### Your instructions
Starting at the line that contains "orange L-shape: moved 2 px right, 1 px up", write out each line through the end of the data below, exactly as it stands. Skip any pictures.

┄┄┄┄┄┄┄┄┄┄

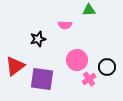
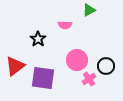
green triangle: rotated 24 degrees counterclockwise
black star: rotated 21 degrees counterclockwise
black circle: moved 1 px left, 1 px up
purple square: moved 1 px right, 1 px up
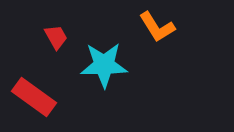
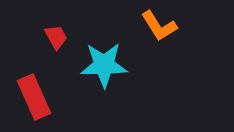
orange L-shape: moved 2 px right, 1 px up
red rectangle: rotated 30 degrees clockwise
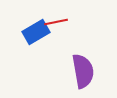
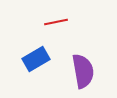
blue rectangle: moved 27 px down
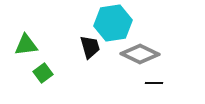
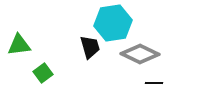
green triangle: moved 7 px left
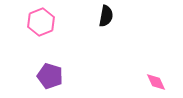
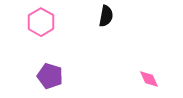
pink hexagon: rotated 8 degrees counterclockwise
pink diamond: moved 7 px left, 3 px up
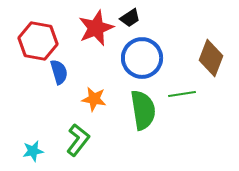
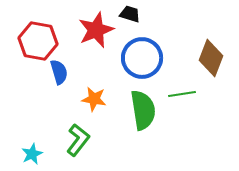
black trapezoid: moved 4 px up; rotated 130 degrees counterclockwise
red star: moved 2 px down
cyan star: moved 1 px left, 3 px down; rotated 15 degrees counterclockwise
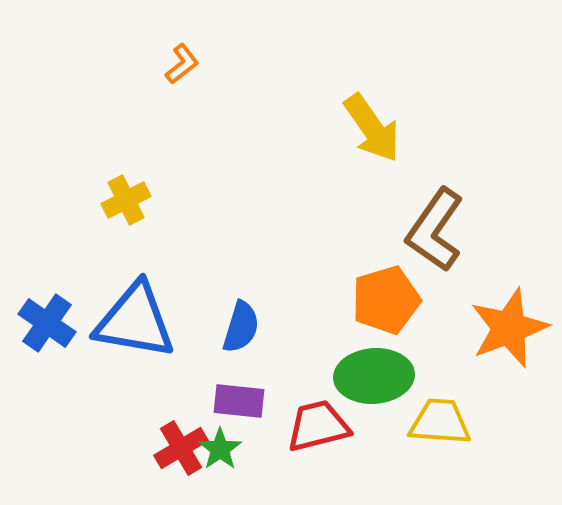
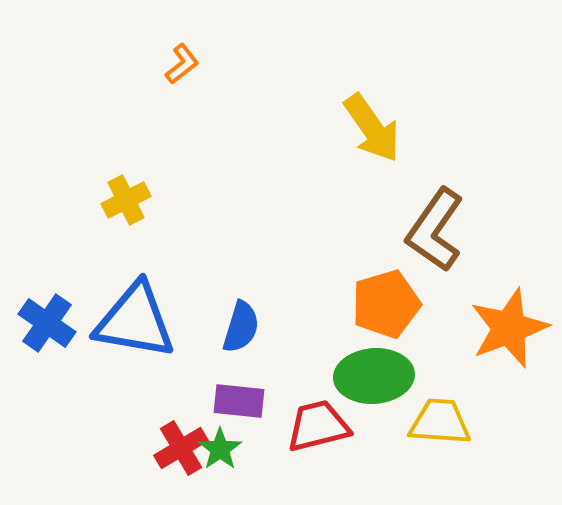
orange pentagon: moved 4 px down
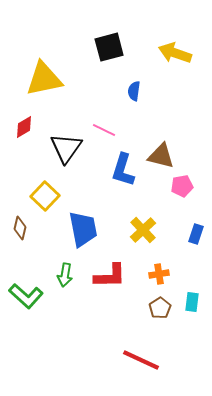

┄┄┄┄┄┄┄┄┄┄

### Exercise result
orange L-shape: moved 2 px right, 1 px up
red rectangle: rotated 30 degrees clockwise
blue rectangle: moved 27 px down
green triangle: moved 7 px left
pink hexagon: rotated 8 degrees counterclockwise
pink diamond: moved 7 px left, 3 px up
black trapezoid: moved 4 px up; rotated 130 degrees counterclockwise
red star: moved 2 px down
cyan star: moved 1 px left, 3 px down; rotated 15 degrees counterclockwise
orange pentagon: moved 4 px down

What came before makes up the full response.